GIVEN RECORDS:

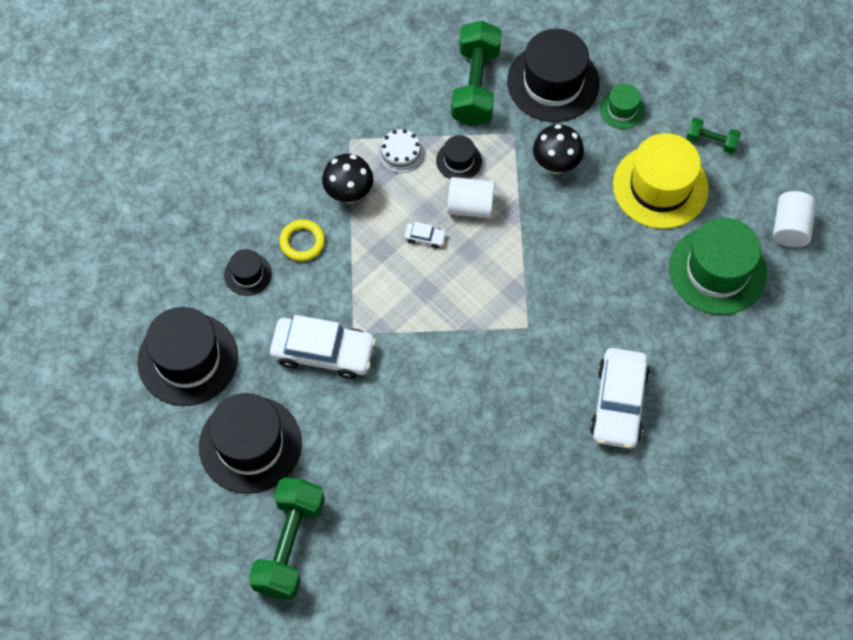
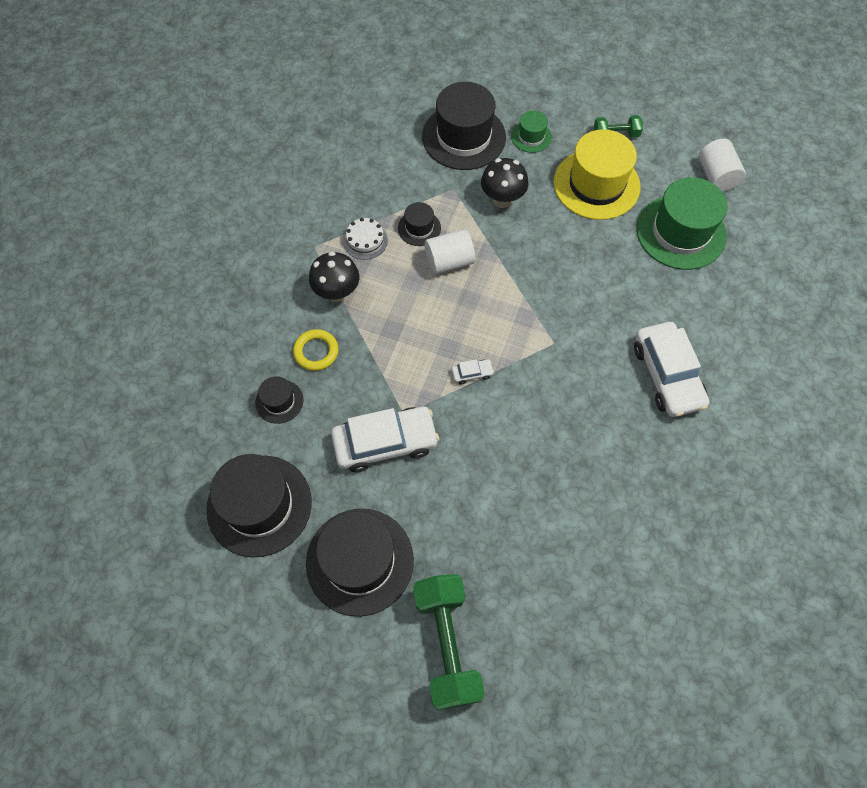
camera: 25 degrees left, 0 degrees up
white car [404,222,447,249] -> white car moved to [451,359,494,384]
green dumbbell [451,21,502,126] -> none

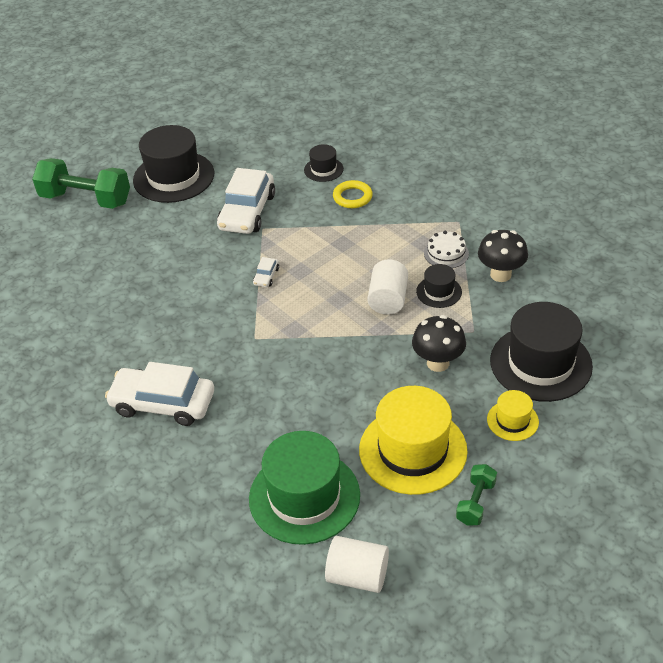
camera: 120 degrees right, 20 degrees down
black hat [206,454,312,557] -> none
black mushroom [309,252,359,302] -> black mushroom moved to [478,230,528,282]
green hat [511,111,552,153] -> yellow hat [487,390,539,441]

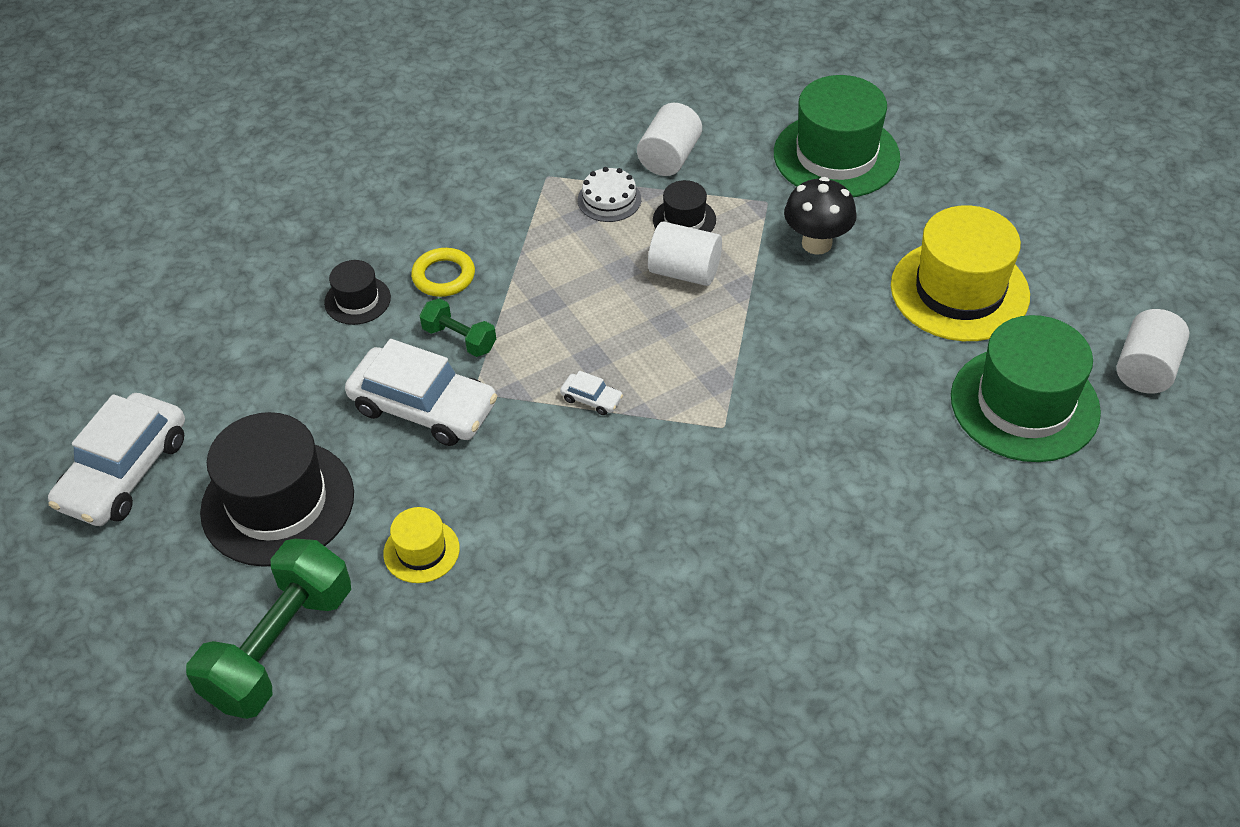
camera: 80 degrees left, 5 degrees up
white car [105,362,214,426] -> white car moved to [48,393,185,526]
green dumbbell [456,464,497,525] -> green dumbbell moved to [419,298,496,357]
black mushroom [478,230,528,282] -> white cylinder [637,103,702,176]
yellow hat [487,390,539,441] -> yellow hat moved to [383,507,460,583]
black hat [490,302,593,402] -> green hat [774,75,900,197]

YOUR INSTRUCTIONS: Would you retype the lines of the data above, from the one holding "yellow hat [487,390,539,441] ->" through its final line, exactly and without adding any other line?

YOUR SOLUTION:
yellow hat [487,390,539,441] -> yellow hat moved to [383,507,460,583]
black hat [490,302,593,402] -> green hat [774,75,900,197]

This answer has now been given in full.